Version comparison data
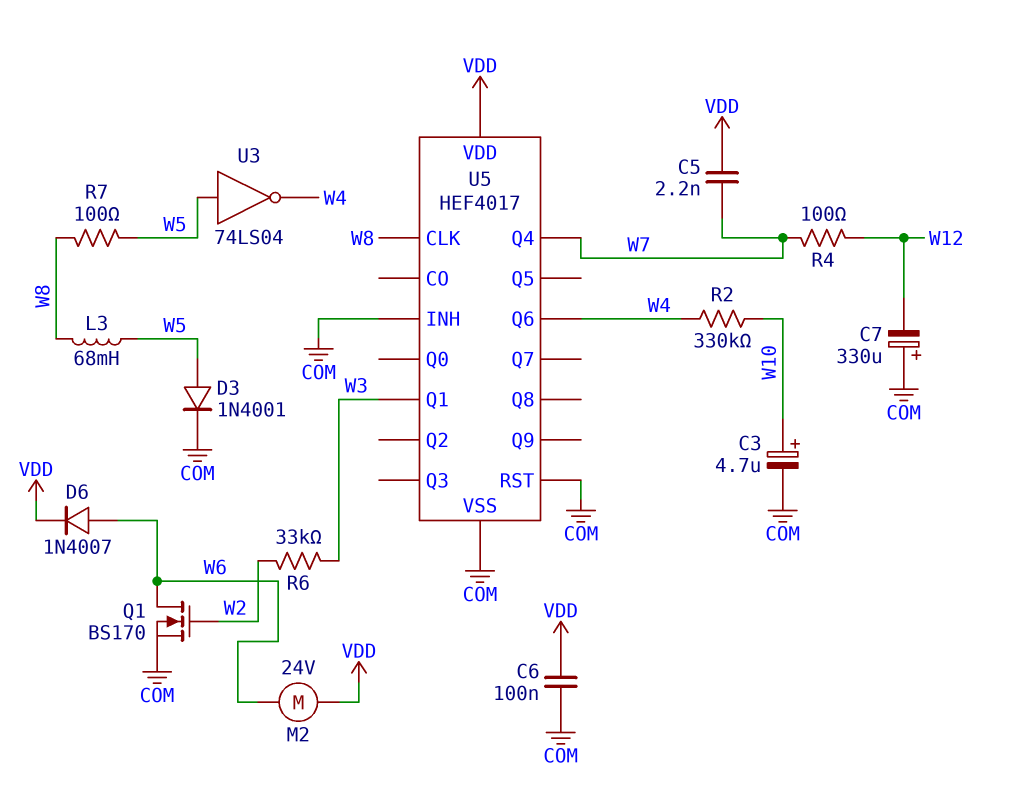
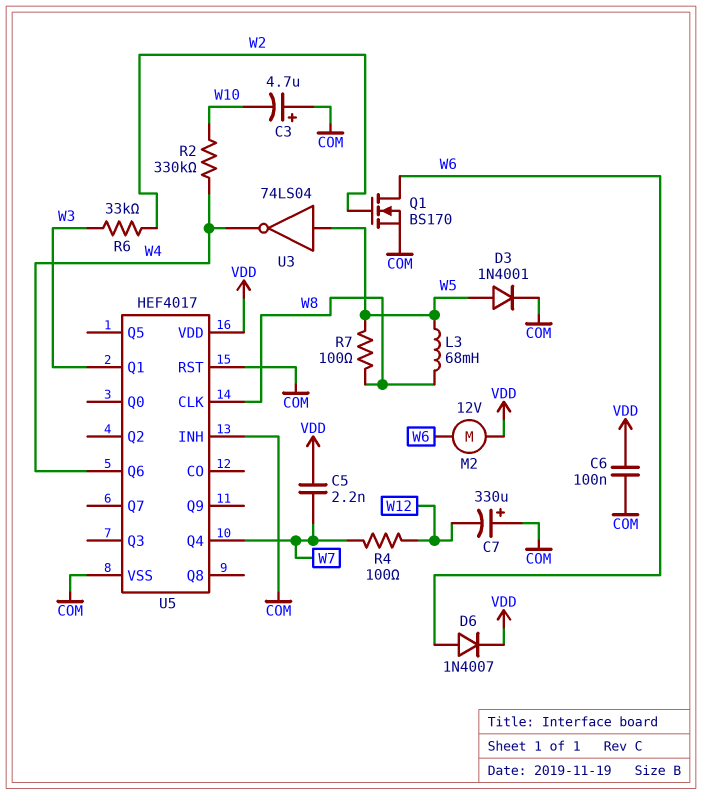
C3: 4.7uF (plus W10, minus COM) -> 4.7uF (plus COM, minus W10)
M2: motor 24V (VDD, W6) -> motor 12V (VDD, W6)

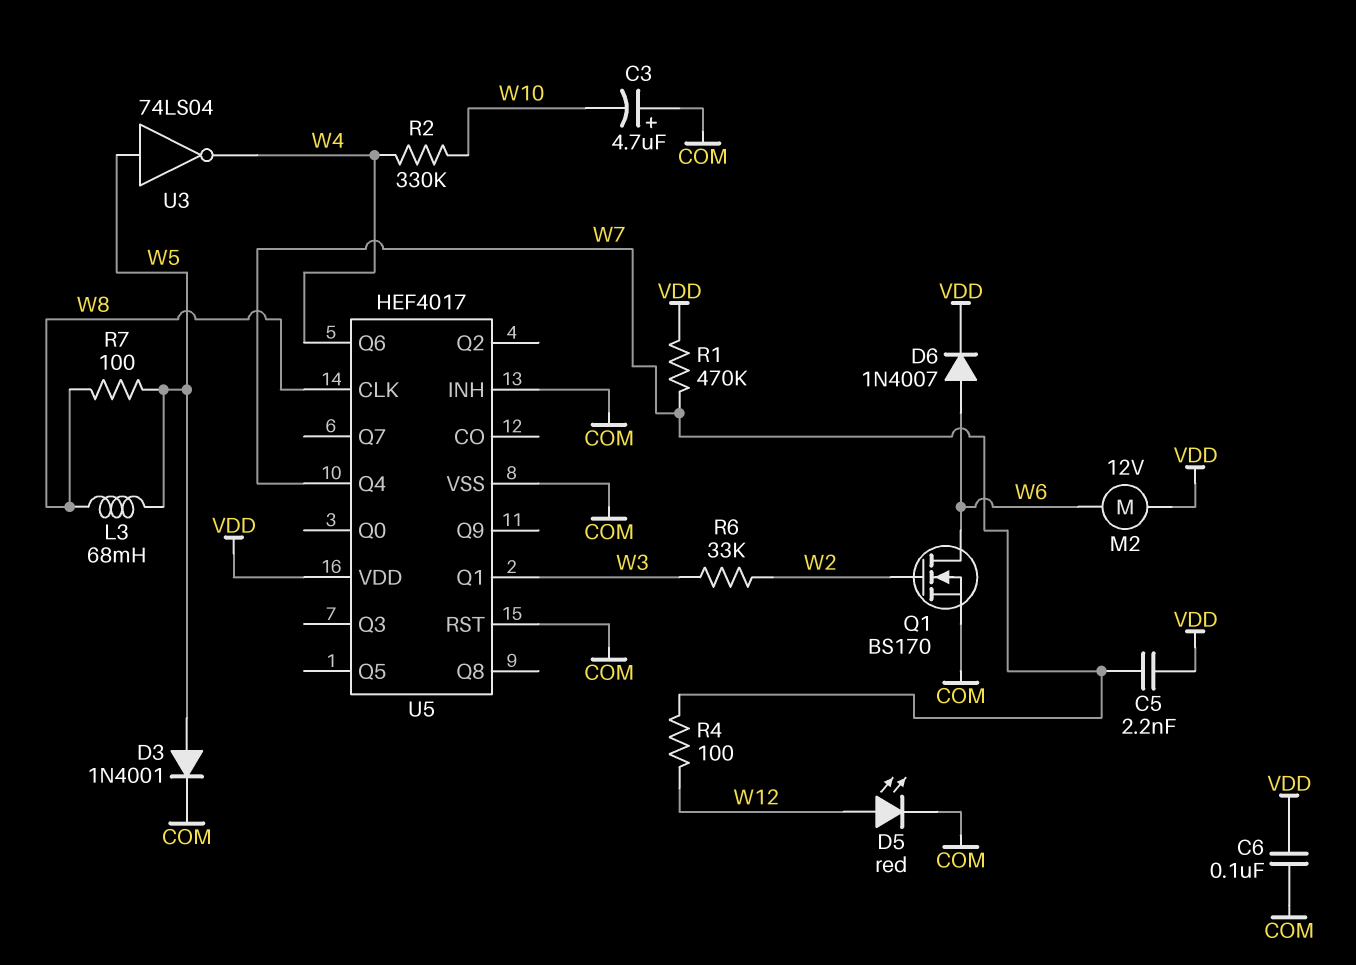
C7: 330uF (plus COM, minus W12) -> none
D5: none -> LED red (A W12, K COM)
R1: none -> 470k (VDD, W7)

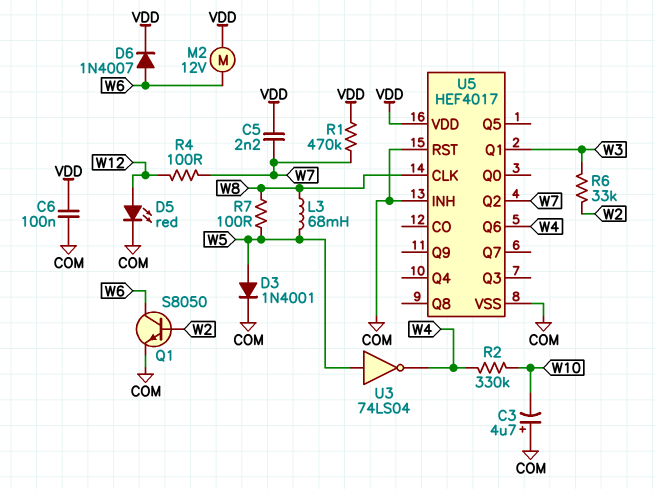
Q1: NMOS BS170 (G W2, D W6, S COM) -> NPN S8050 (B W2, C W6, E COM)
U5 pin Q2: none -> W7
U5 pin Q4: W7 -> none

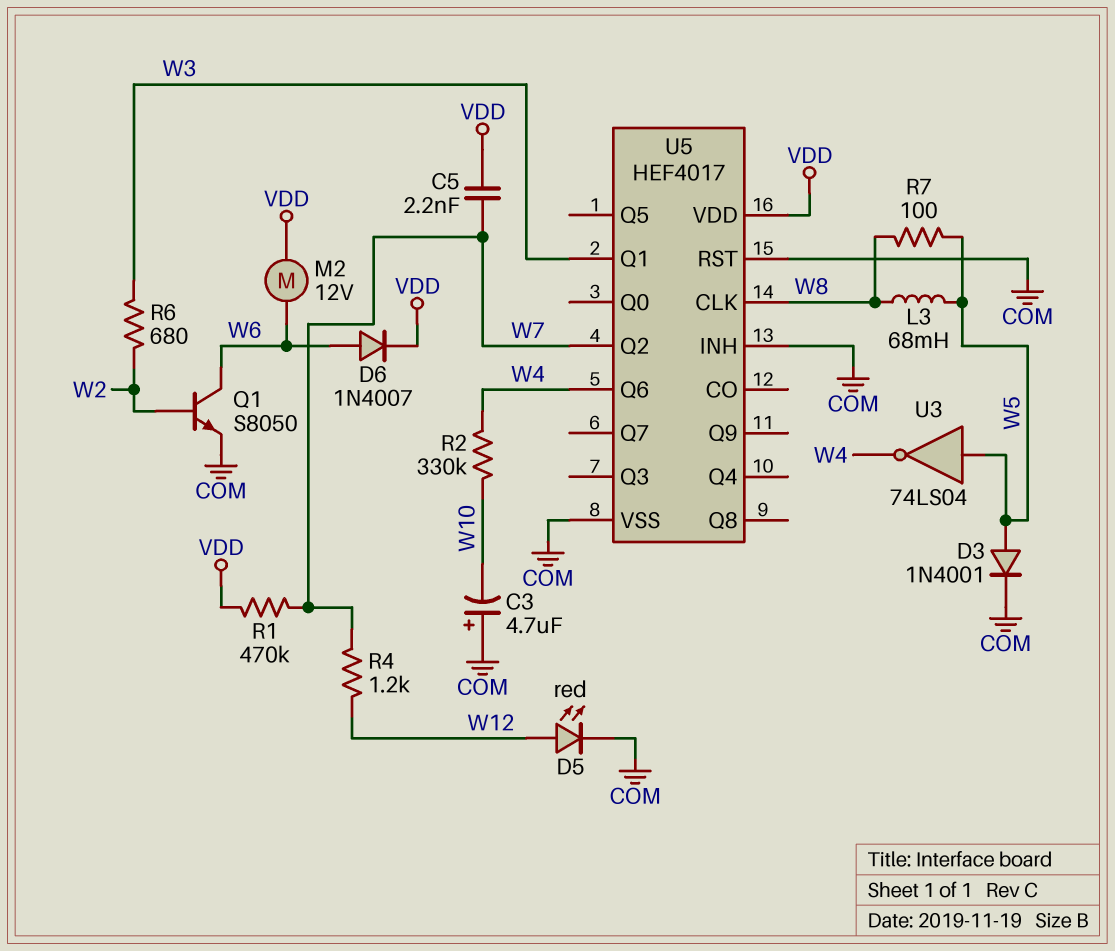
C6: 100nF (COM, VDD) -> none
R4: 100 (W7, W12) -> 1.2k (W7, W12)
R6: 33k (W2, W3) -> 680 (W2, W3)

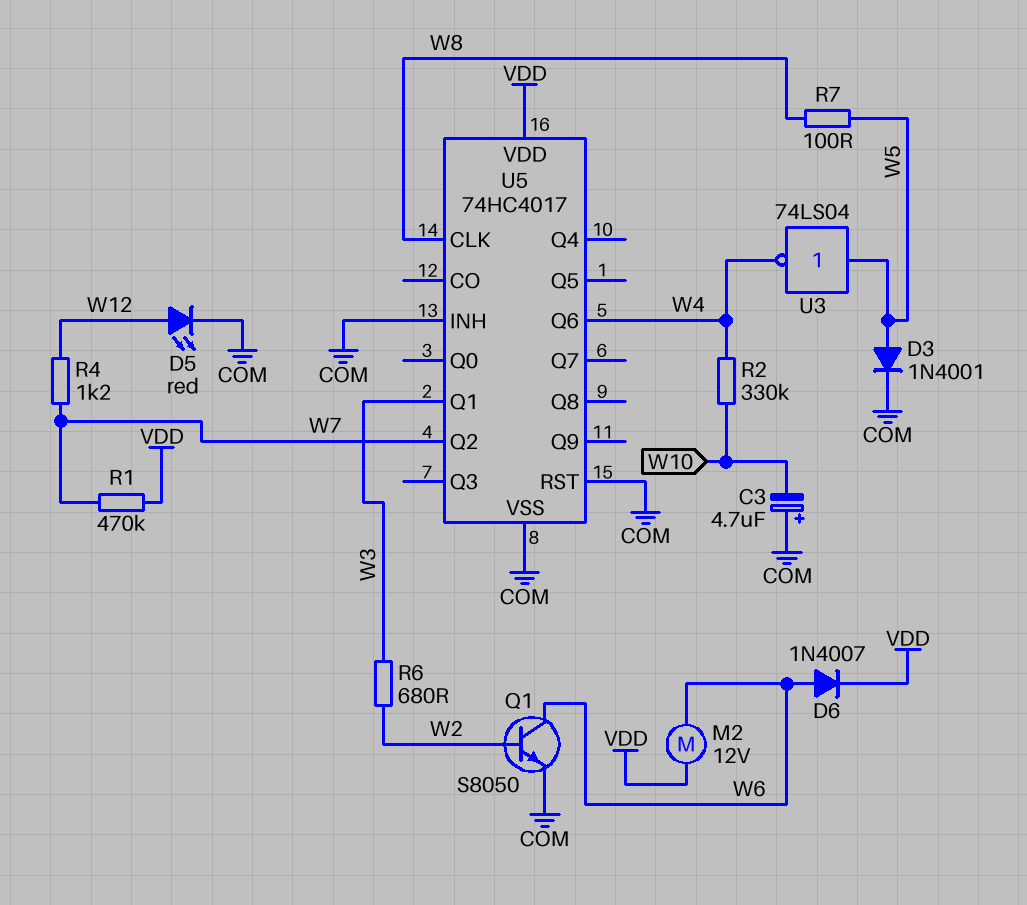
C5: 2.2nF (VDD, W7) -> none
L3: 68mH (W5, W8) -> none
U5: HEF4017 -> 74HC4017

» WHAT THIS TASK INVOLVES
Output the entries above verbatim, leaving out images.

» RESULT
C3: 4.7uF (plus W10, minus COM) -> 4.7uF (plus COM, minus W10)
M2: motor 24V (VDD, W6) -> motor 12V (VDD, W6)

C7: 330uF (plus COM, minus W12) -> none
D5: none -> LED red (A W12, K COM)
R1: none -> 470k (VDD, W7)

Q1: NMOS BS170 (G W2, D W6, S COM) -> NPN S8050 (B W2, C W6, E COM)
U5 pin Q2: none -> W7
U5 pin Q4: W7 -> none

C6: 100nF (COM, VDD) -> none
R4: 100 (W7, W12) -> 1.2k (W7, W12)
R6: 33k (W2, W3) -> 680 (W2, W3)

C5: 2.2nF (VDD, W7) -> none
L3: 68mH (W5, W8) -> none
U5: HEF4017 -> 74HC4017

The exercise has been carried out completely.